From the listing below, extract each entry exactly as written, minus the images.

━━━━

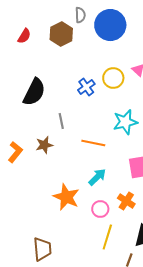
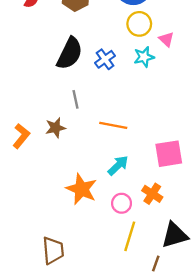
yellow circle: (113, 78) -> (139, 24), moved
black semicircle: (34, 92) -> (70, 53), moved
cyan star: (125, 122) -> (144, 57), moved, size x0.7

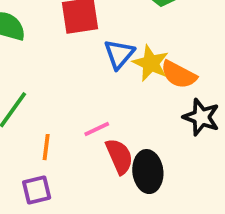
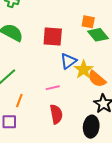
pink line: (97, 129) -> (53, 88), moved
black ellipse: (148, 172) -> (91, 127), moved

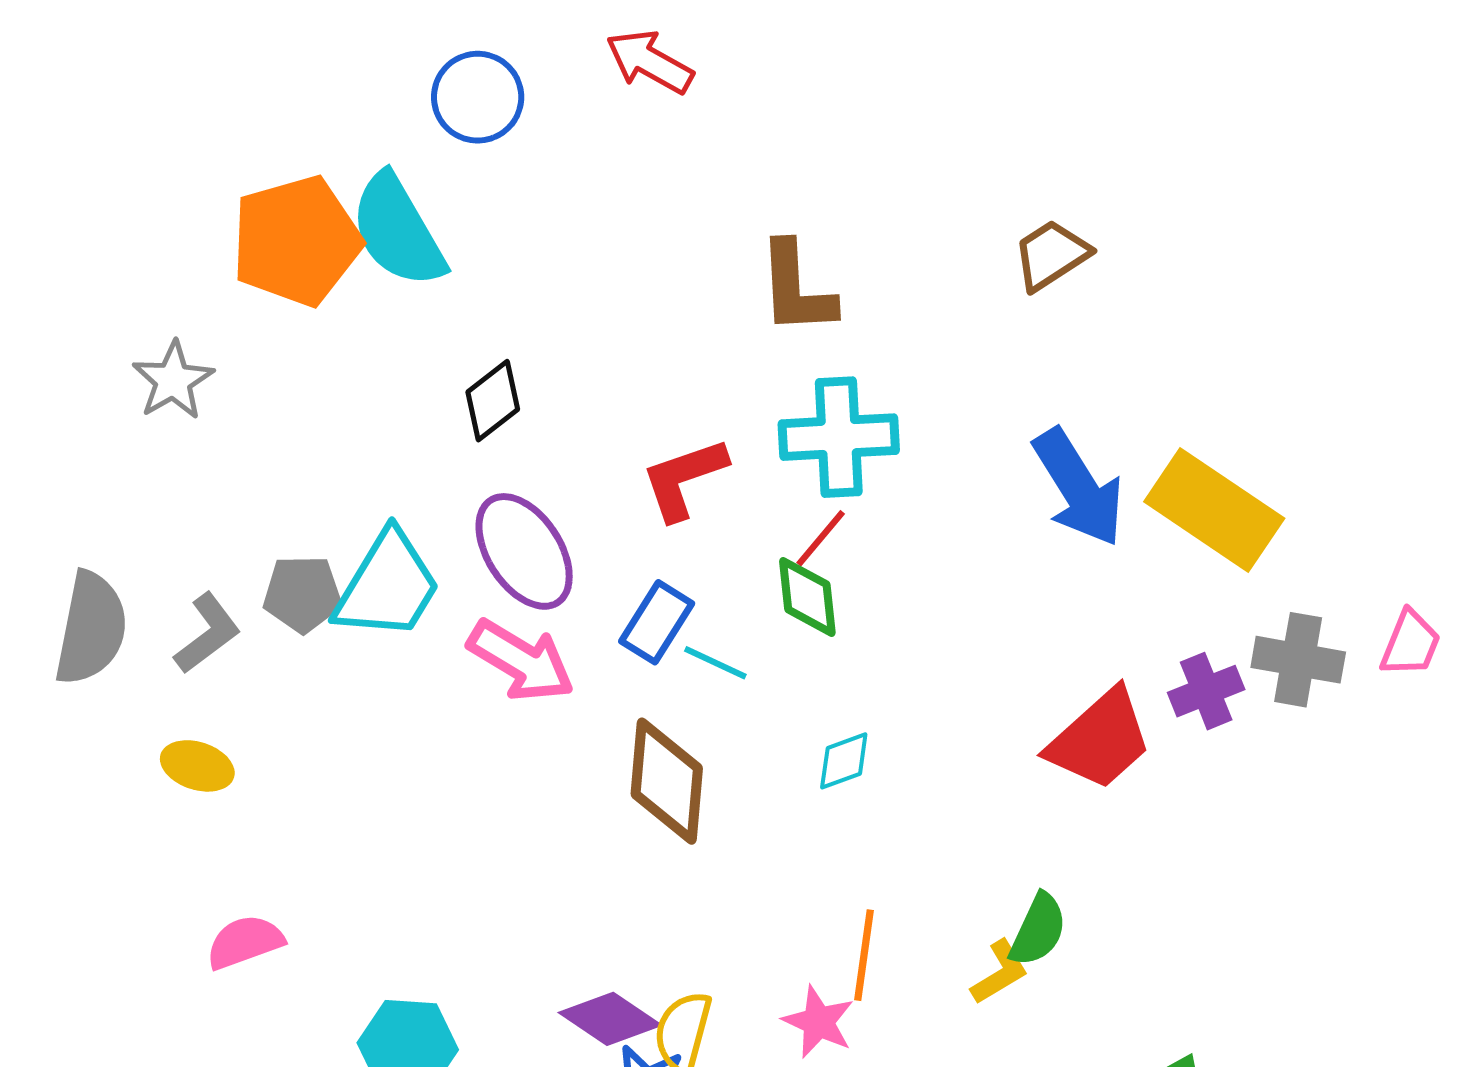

━━━━

**Task output:**
yellow circle: (113, 78) -> (139, 24), moved
black semicircle: (34, 92) -> (70, 53), moved
cyan star: (125, 122) -> (144, 57), moved, size x0.7

pink line: (97, 129) -> (53, 88), moved
black ellipse: (148, 172) -> (91, 127), moved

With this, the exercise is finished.